MATERIAL FOR THIS EXERCISE below:

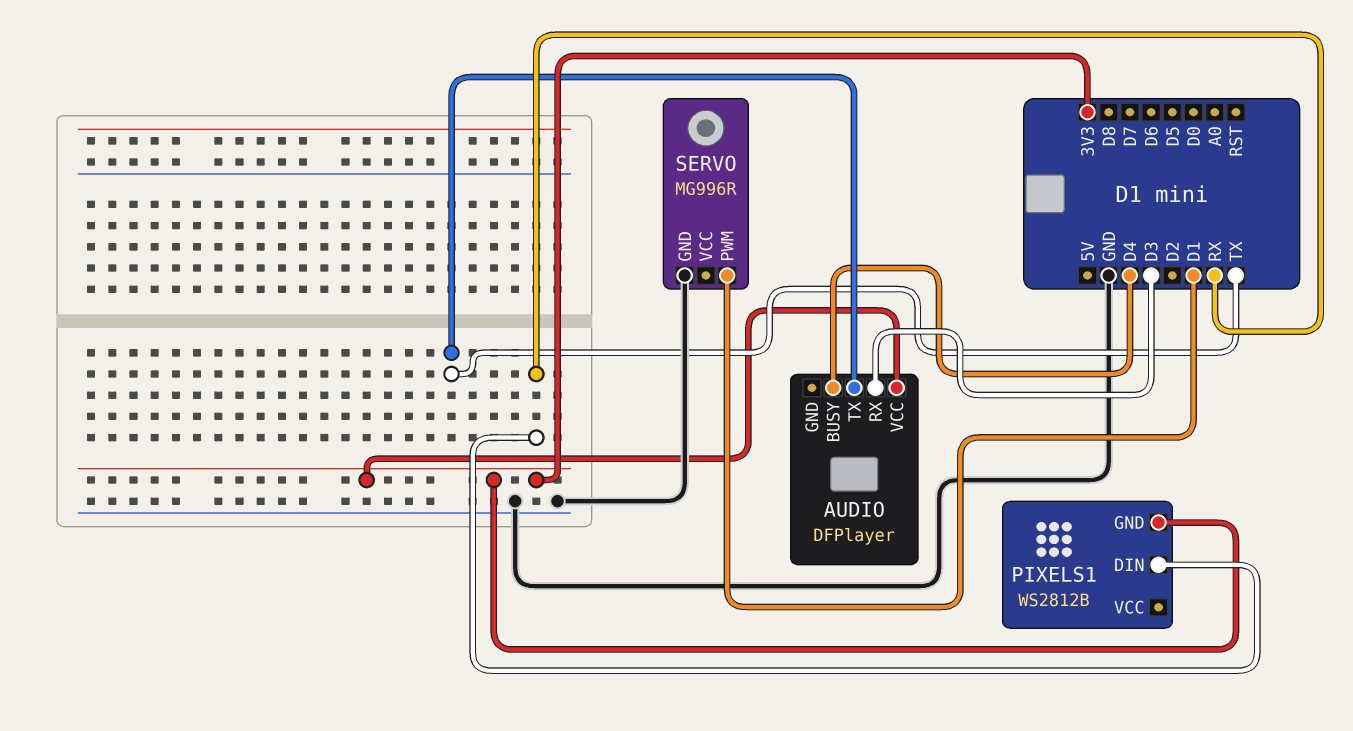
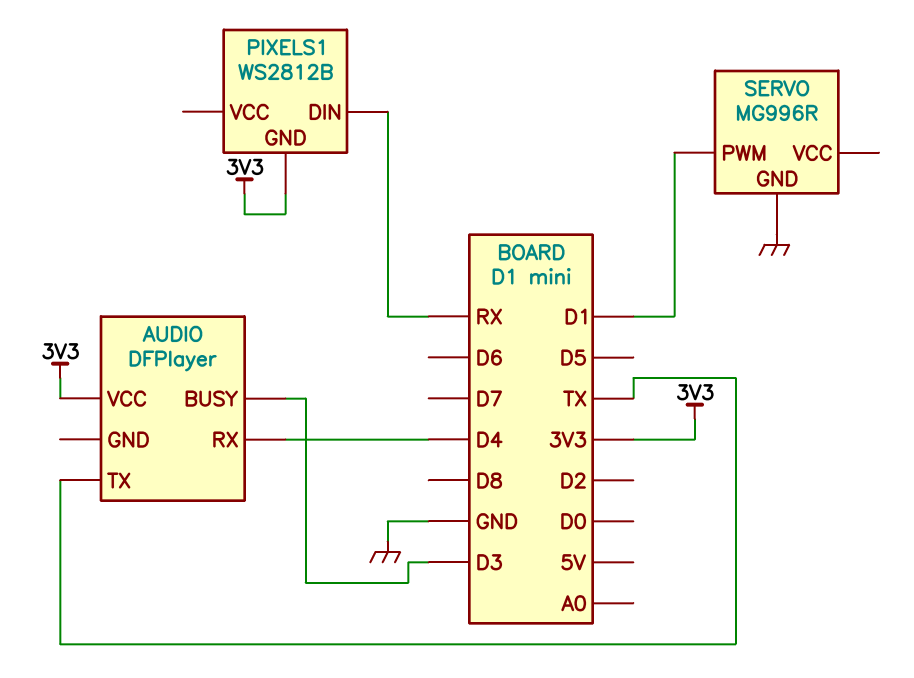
AUDIO pin BUSY: D4 -> D3
AUDIO pin RX: D3 -> D4

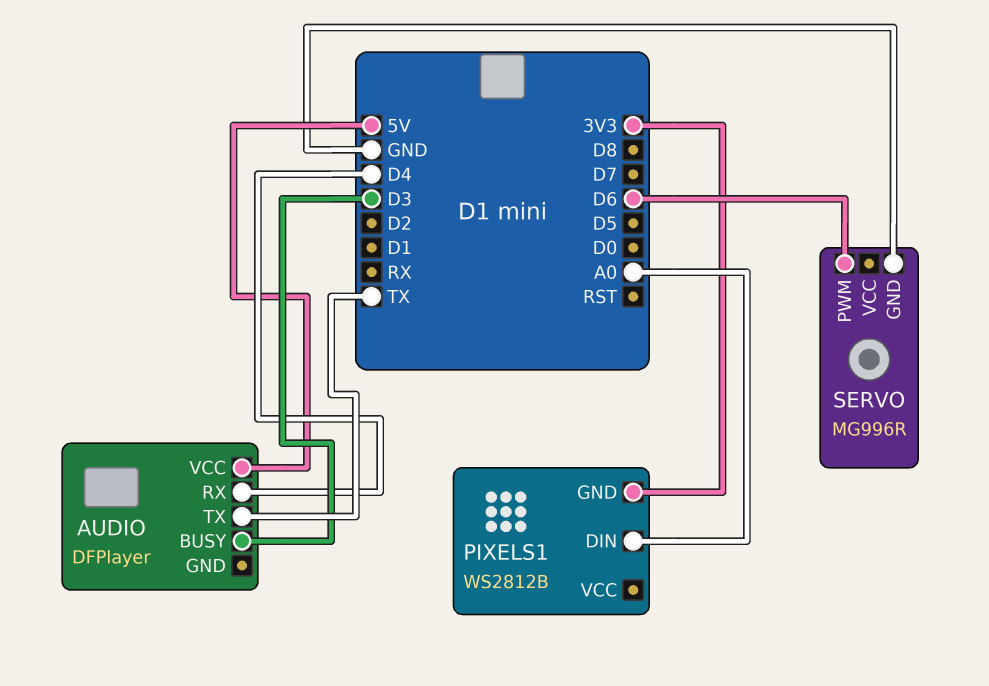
AUDIO pin VCC: 3V3 -> 5V
PIXELS1 pin DIN: RX -> A0
SERVO pin PWM: D1 -> D6

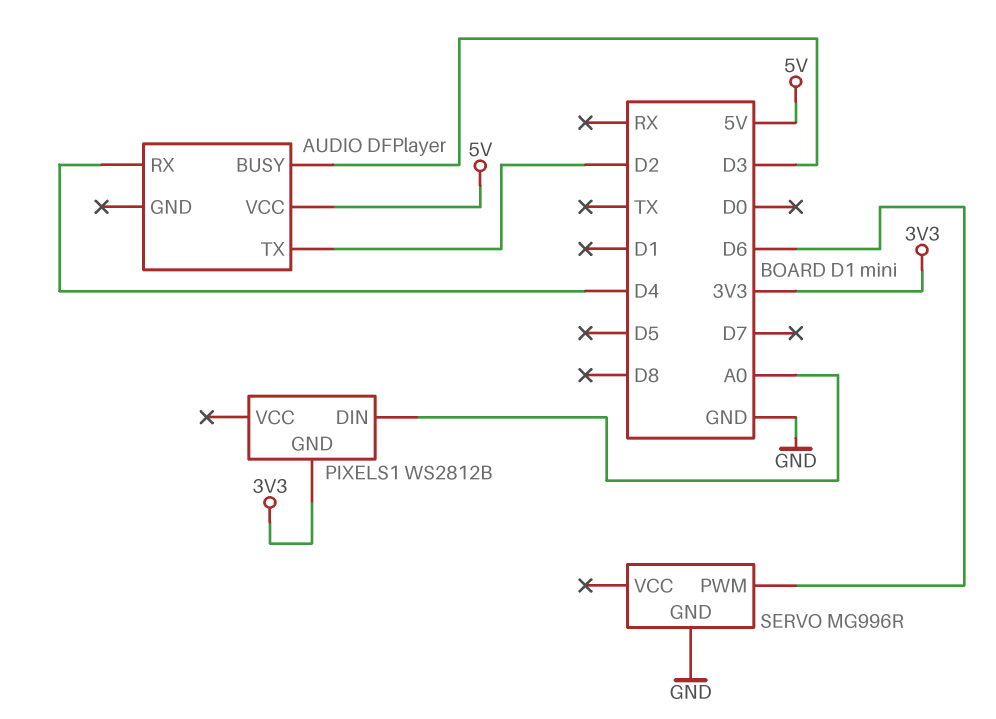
AUDIO pin TX: TX -> D2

End of MATERIAL FOR THIS EXERCISE.

◆ EXERCISE AIM
Output exactly the lines from the one that has "PIXELS1 pin DIN: RX -> A0" through the end of the data. Do not include pictures.

◆ SOLUTION TO THIS EXERCISE
PIXELS1 pin DIN: RX -> A0
SERVO pin PWM: D1 -> D6

AUDIO pin TX: TX -> D2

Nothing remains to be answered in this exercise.